▶ Data supplied
· · · ·

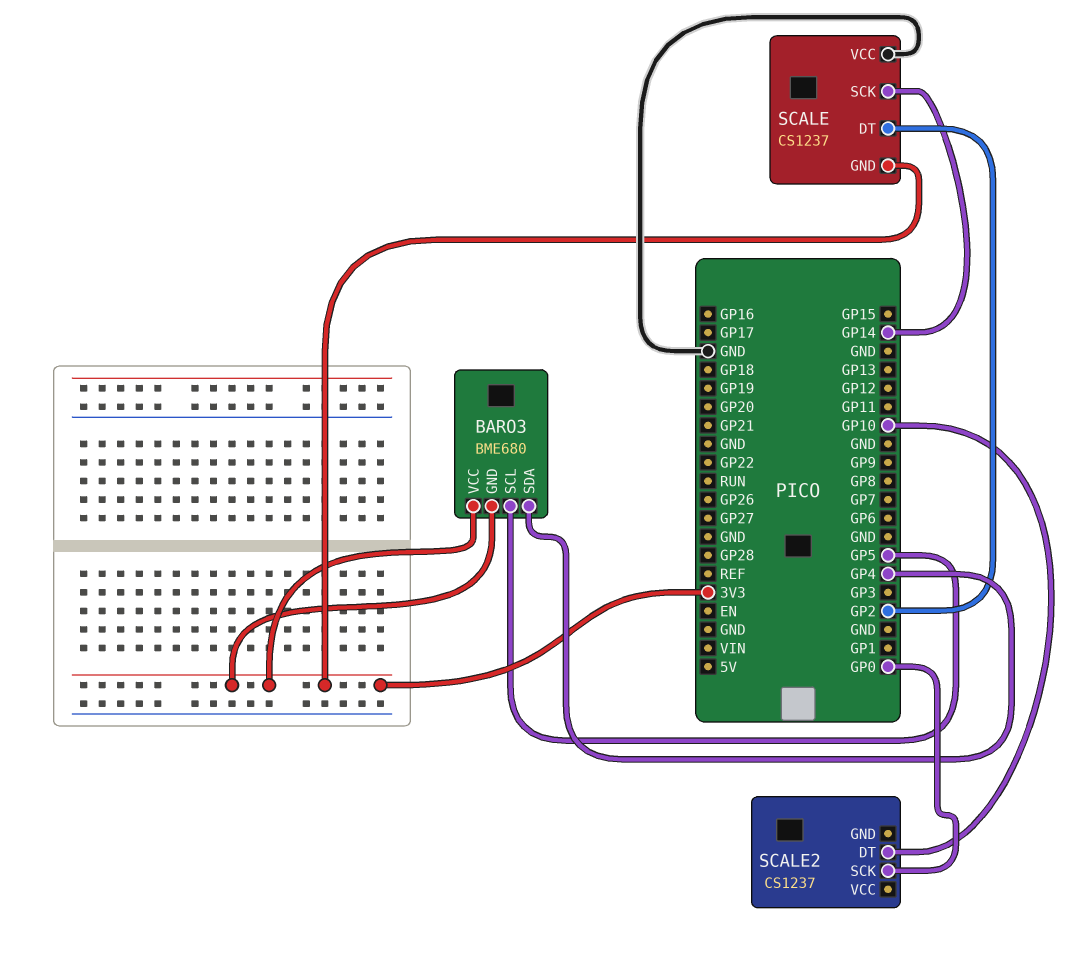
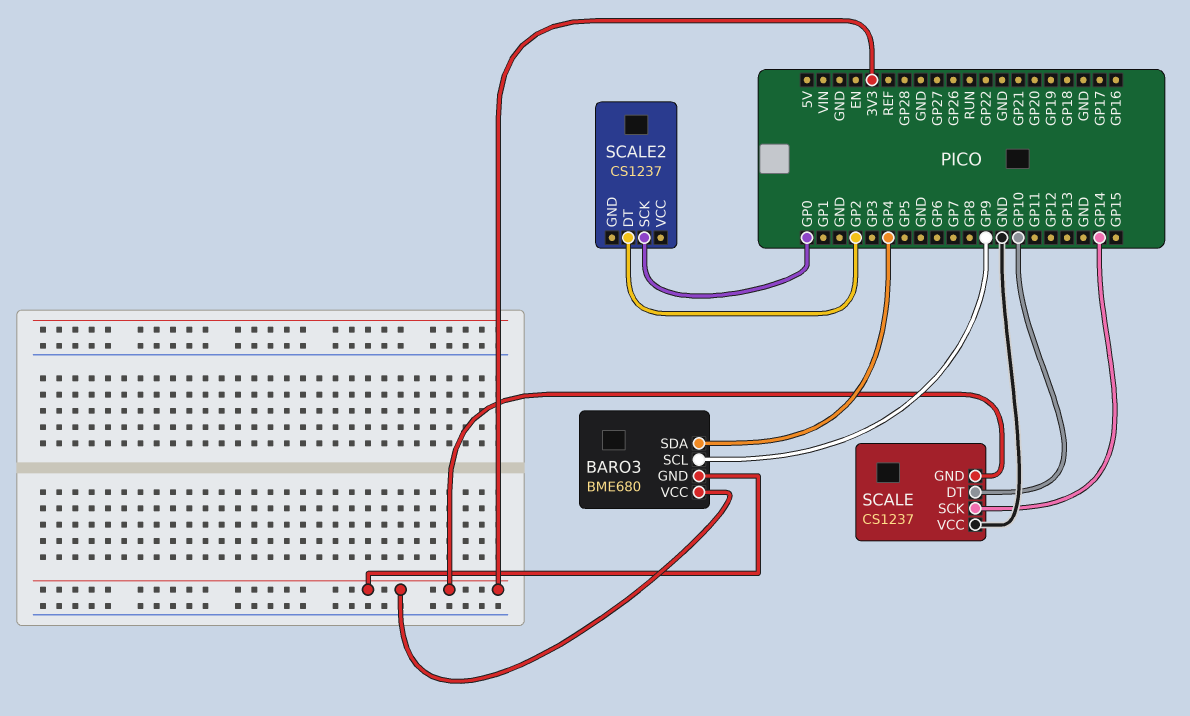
BARO3 pin SCL: GP5 -> GP9
SCALE pin DT: GP2 -> GP10
SCALE2 pin DT: GP10 -> GP2

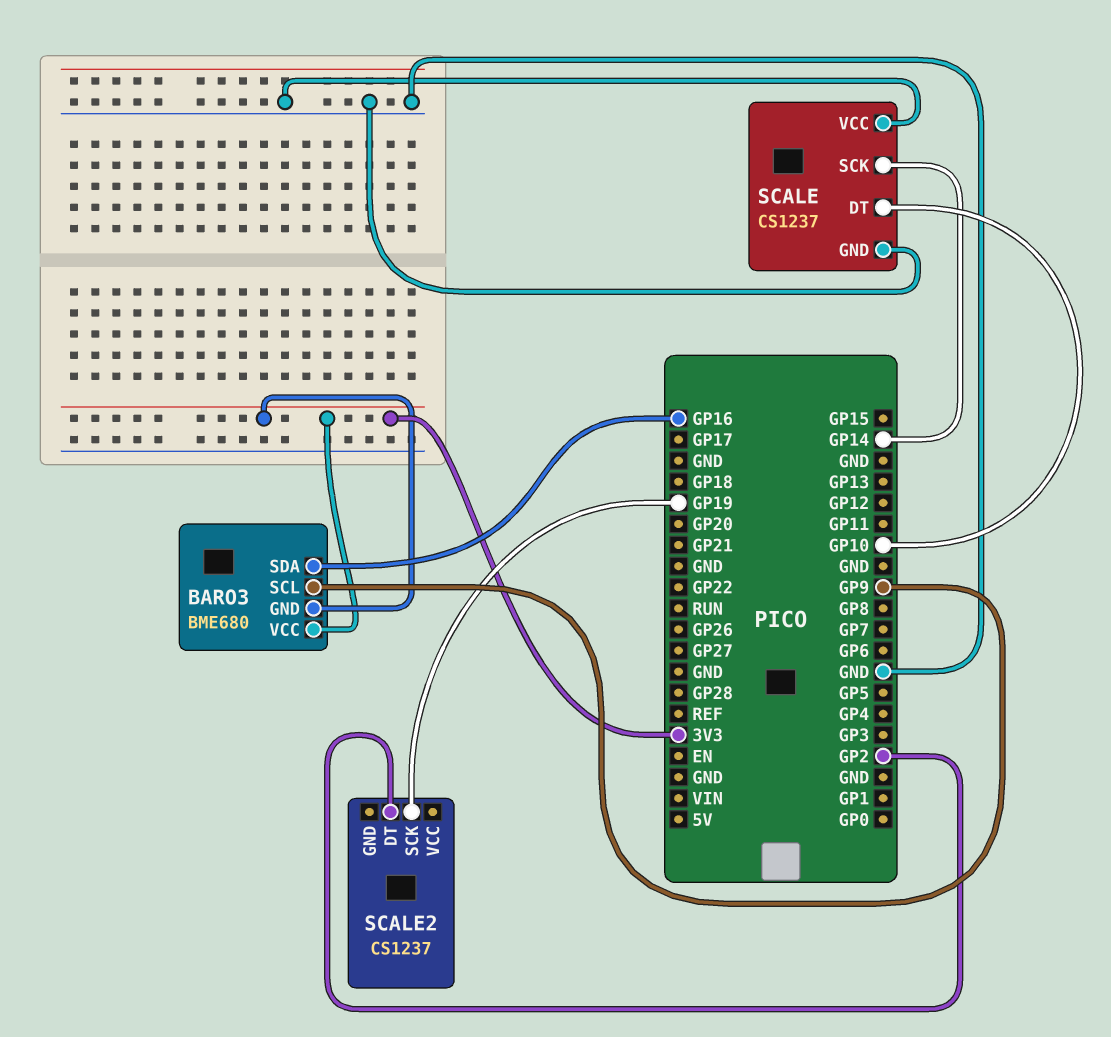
BARO3 pin SDA: GP4 -> GP16
SCALE pin GND: 3V3 -> GND
SCALE2 pin SCK: GP0 -> GP19

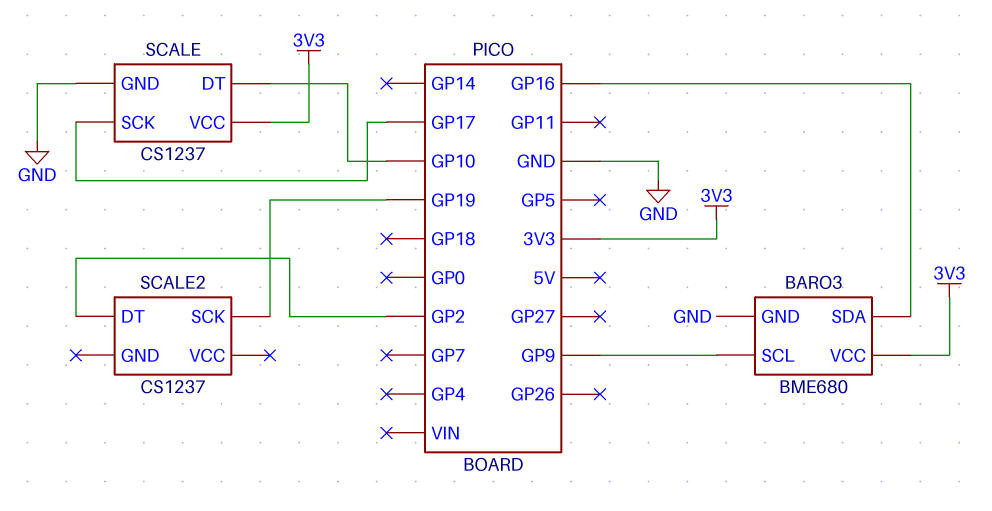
BARO3 pin GND: 3V3 -> GND
SCALE pin SCK: GP14 -> GP17
SCALE pin VCC: GND -> 3V3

· · · ·

▶ What the exercise asks
Output, word for word, the full listing above, with no pictures.

▶ Written response
BARO3 pin SCL: GP5 -> GP9
SCALE pin DT: GP2 -> GP10
SCALE2 pin DT: GP10 -> GP2

BARO3 pin SDA: GP4 -> GP16
SCALE pin GND: 3V3 -> GND
SCALE2 pin SCK: GP0 -> GP19

BARO3 pin GND: 3V3 -> GND
SCALE pin SCK: GP14 -> GP17
SCALE pin VCC: GND -> 3V3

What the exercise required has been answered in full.